> Task to carry out
Copy out the full data exactly as given; pictures should not be included.

> Stored data

· · · · ·

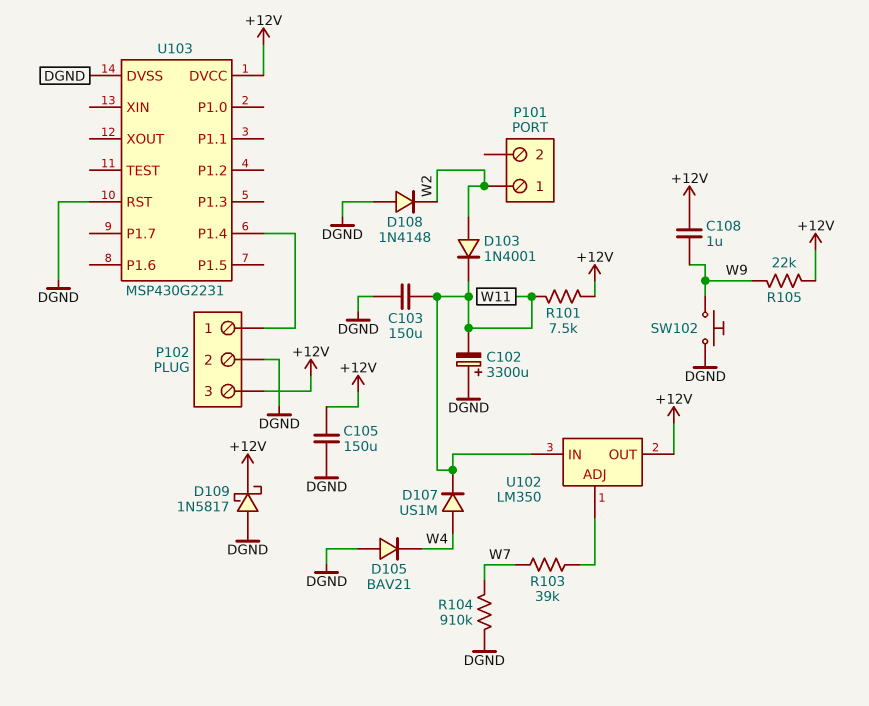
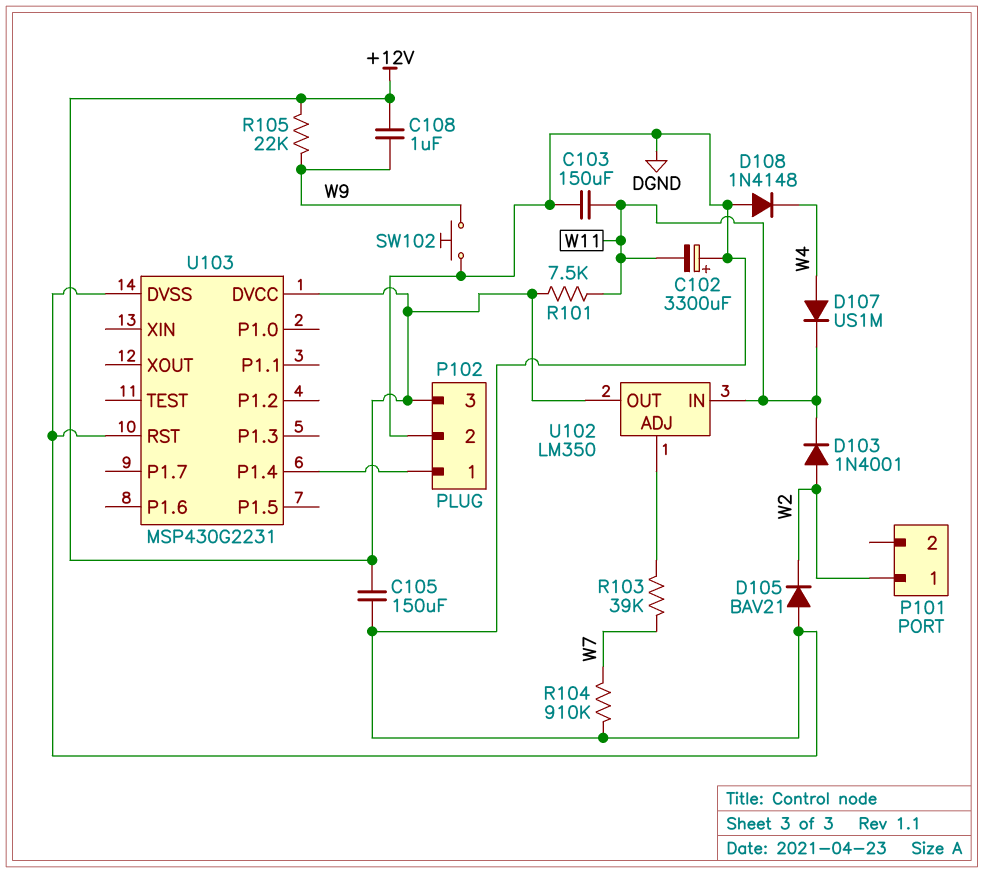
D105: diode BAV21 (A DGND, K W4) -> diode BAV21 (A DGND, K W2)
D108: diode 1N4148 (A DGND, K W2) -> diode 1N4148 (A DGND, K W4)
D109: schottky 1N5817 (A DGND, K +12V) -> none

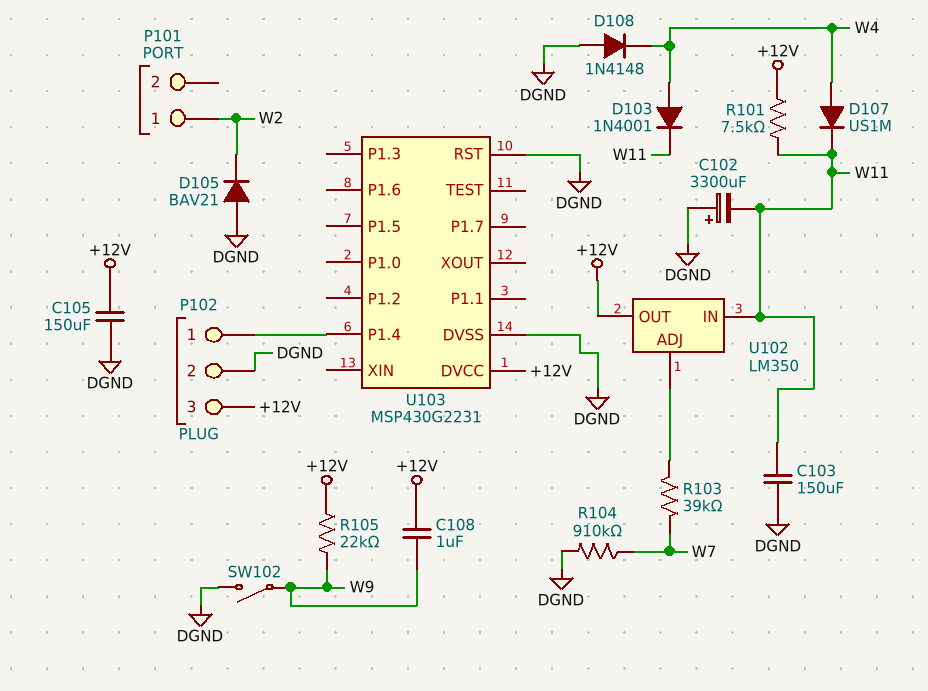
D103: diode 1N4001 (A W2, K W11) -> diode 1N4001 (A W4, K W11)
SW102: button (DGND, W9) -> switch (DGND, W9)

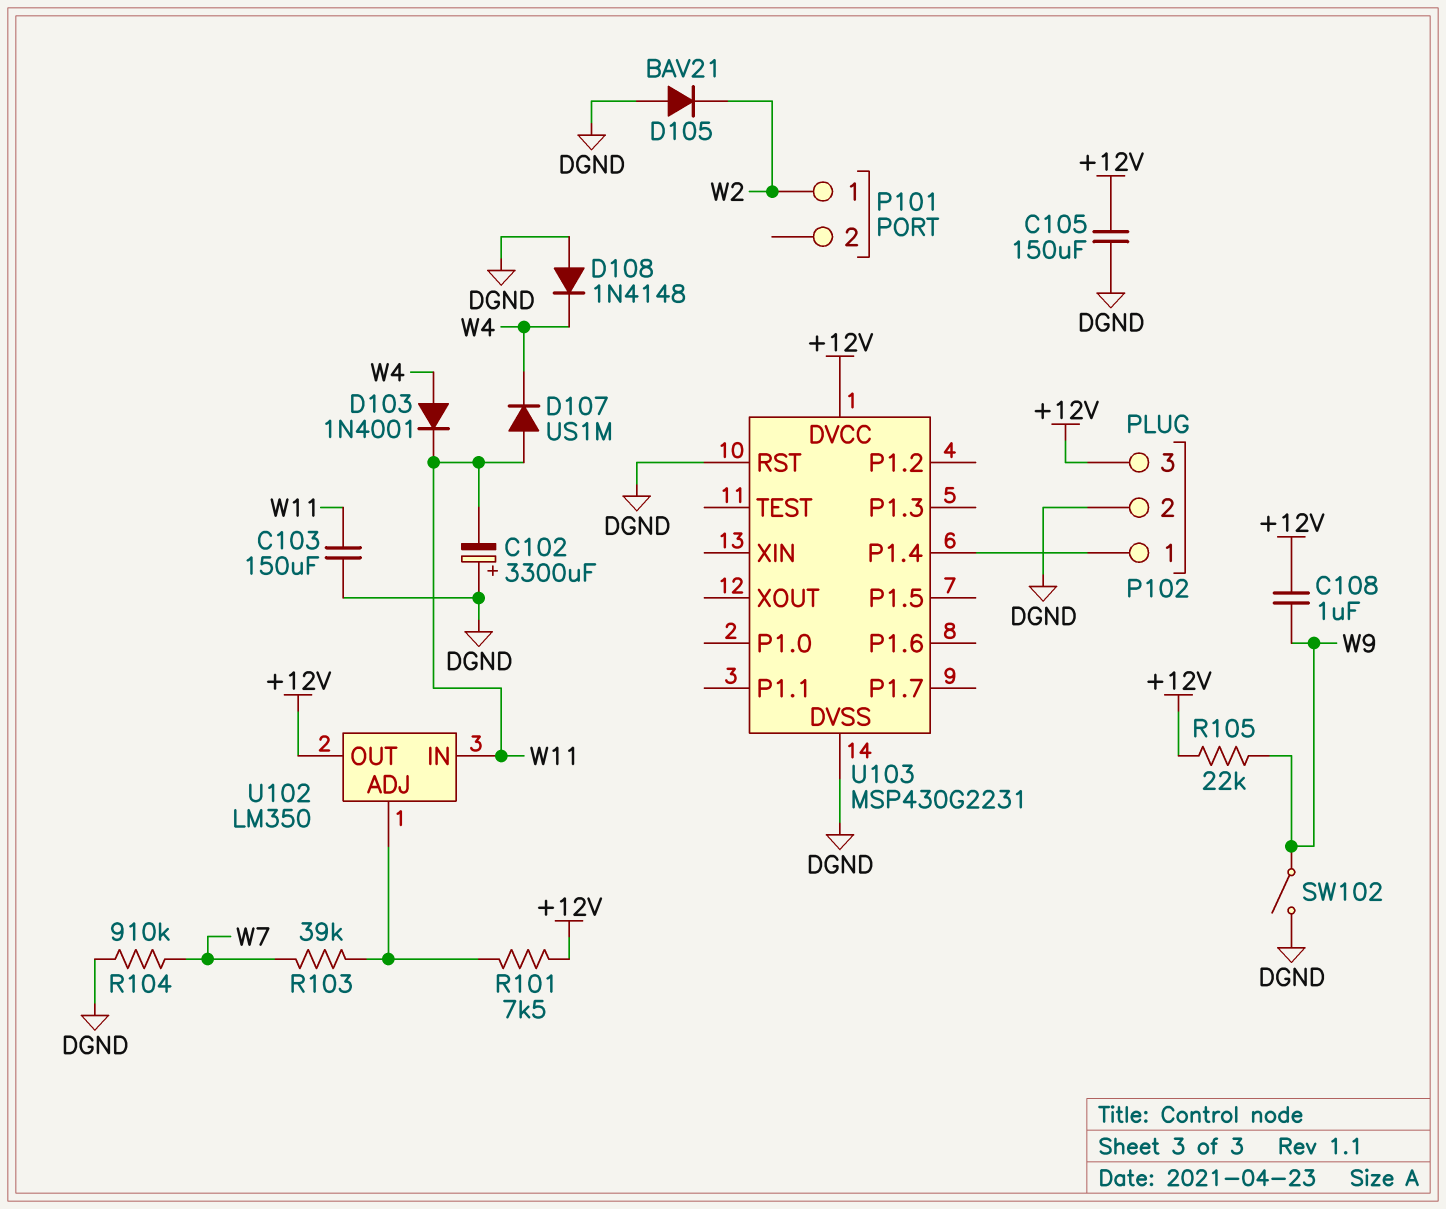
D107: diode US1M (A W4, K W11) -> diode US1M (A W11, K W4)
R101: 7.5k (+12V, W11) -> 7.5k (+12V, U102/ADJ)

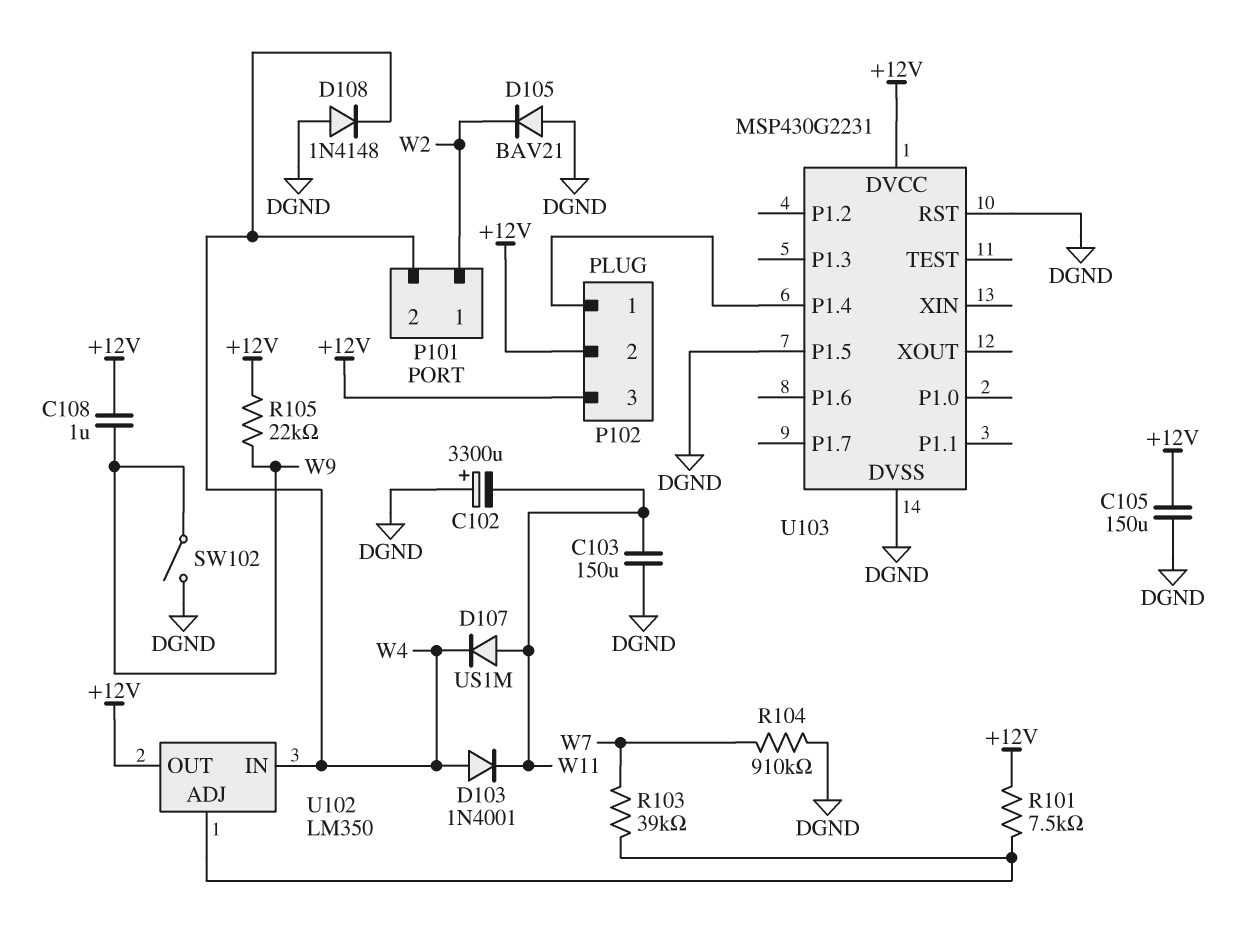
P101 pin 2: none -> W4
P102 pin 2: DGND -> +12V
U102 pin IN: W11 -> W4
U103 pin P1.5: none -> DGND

· · · · ·

> Task output
D105: diode BAV21 (A DGND, K W4) -> diode BAV21 (A DGND, K W2)
D108: diode 1N4148 (A DGND, K W2) -> diode 1N4148 (A DGND, K W4)
D109: schottky 1N5817 (A DGND, K +12V) -> none

D103: diode 1N4001 (A W2, K W11) -> diode 1N4001 (A W4, K W11)
SW102: button (DGND, W9) -> switch (DGND, W9)

D107: diode US1M (A W4, K W11) -> diode US1M (A W11, K W4)
R101: 7.5k (+12V, W11) -> 7.5k (+12V, U102/ADJ)

P101 pin 2: none -> W4
P102 pin 2: DGND -> +12V
U102 pin IN: W11 -> W4
U103 pin P1.5: none -> DGND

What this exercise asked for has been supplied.